● TASK OBJECTIVE: For each line below that contains the word "AGND", return that line.

========================================================================

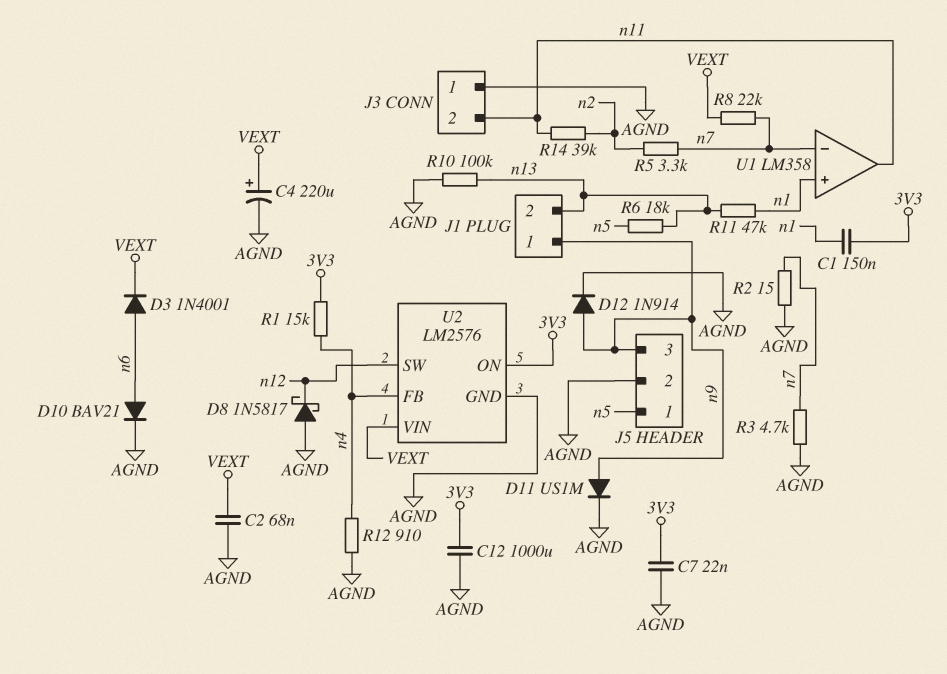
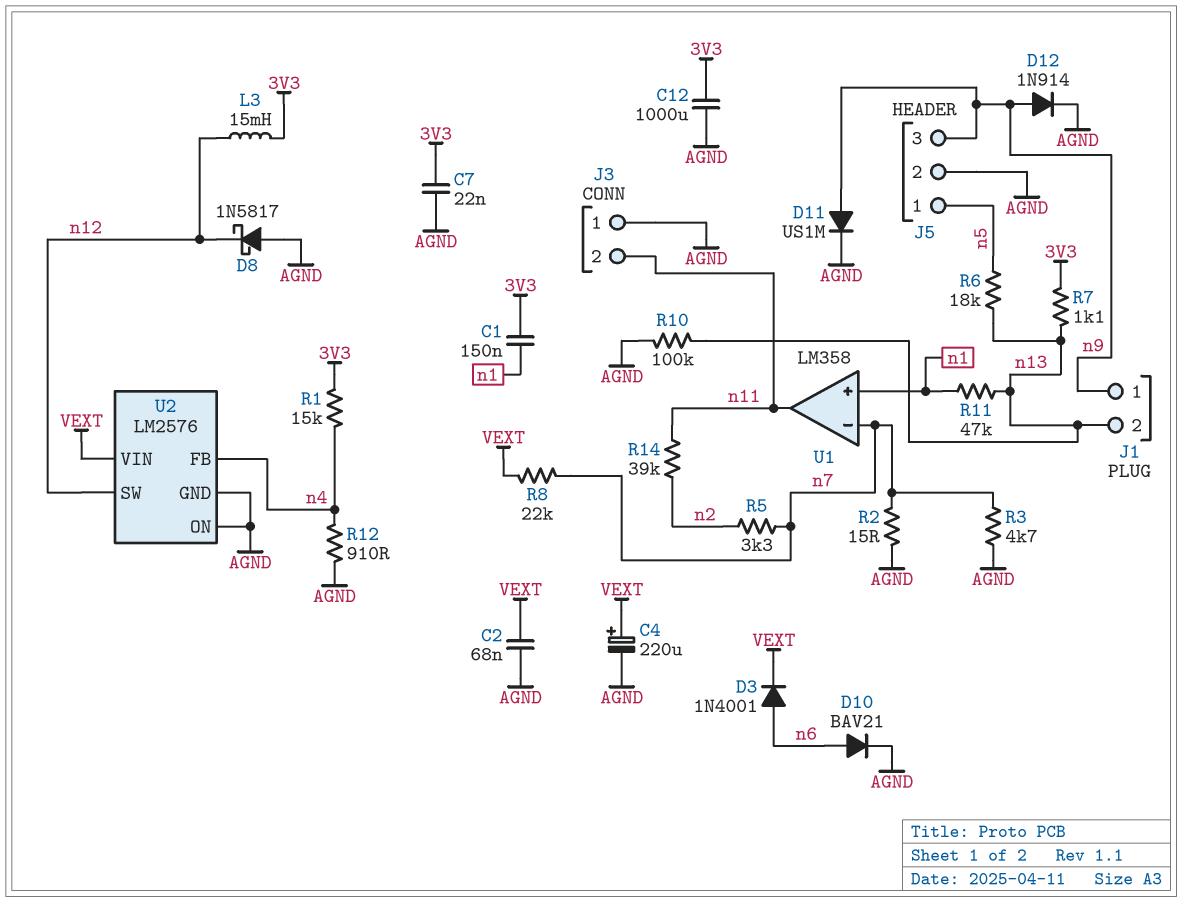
L3: none -> 15mH (3V3, n12)
R7: none -> 1.1k (3V3, n13)
U2 pin ON: 3V3 -> AGND

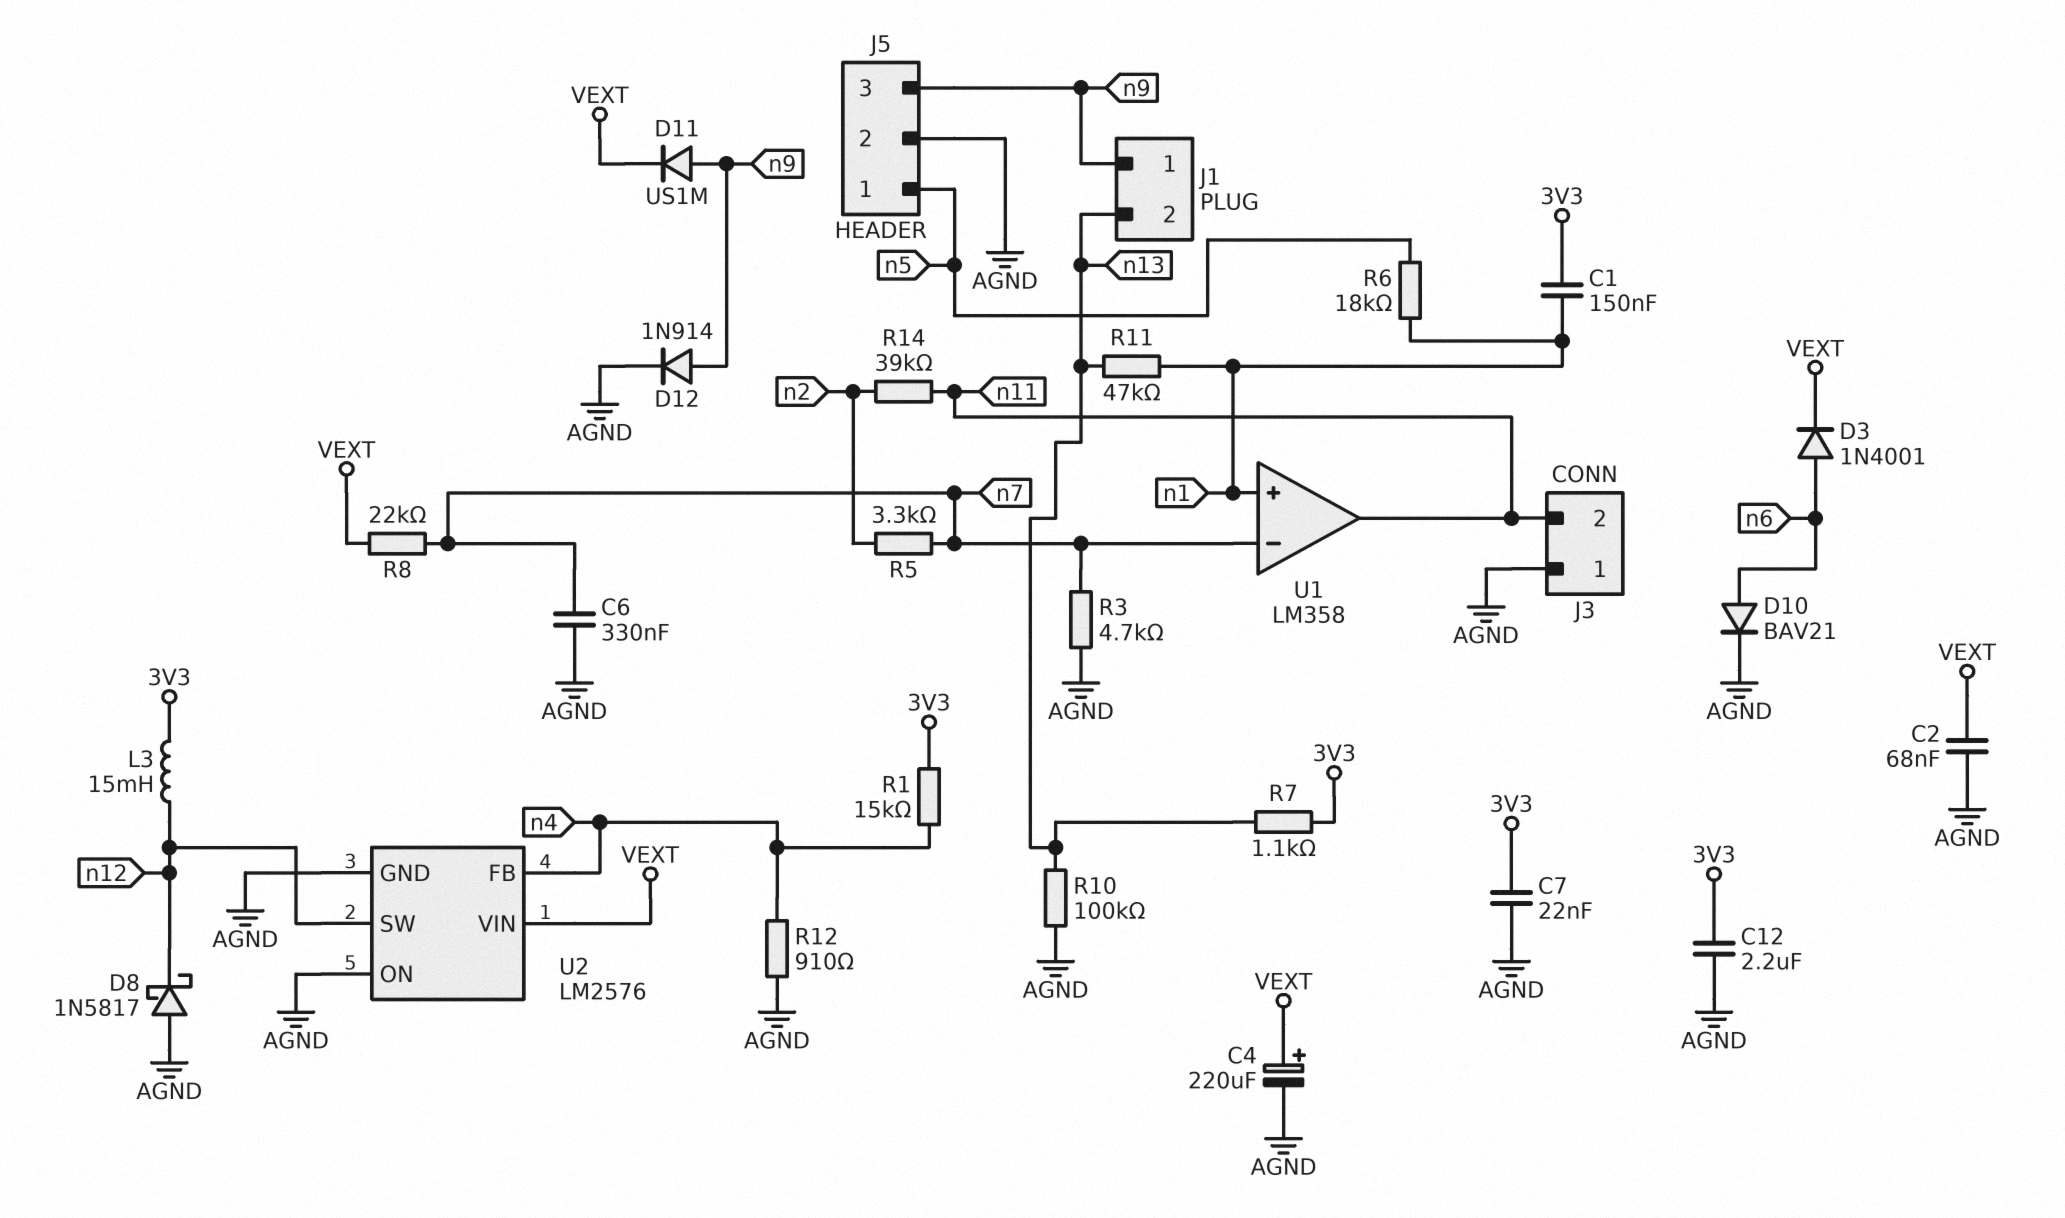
C6: none -> 330nF (AGND, n7)
C12: 1000uF (3V3, AGND) -> 2.2uF (3V3, AGND)
D11: diode US1M (A n9, K AGND) -> diode US1M (A n9, K VEXT)
R2: 15 (AGND, n7) -> none
R6: 18k (n5, n13) -> 18k (n1, n5)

========================================================================

● RESULT FOR THIS EXERCISE:
U2 pin ON: 3V3 -> AGND
C6: none -> 330nF (AGND, n7)
C12: 1000uF (3V3, AGND) -> 2.2uF (3V3, AGND)
D11: diode US1M (A n9, K AGND) -> diode US1M (A n9, K VEXT)
R2: 15 (AGND, n7) -> none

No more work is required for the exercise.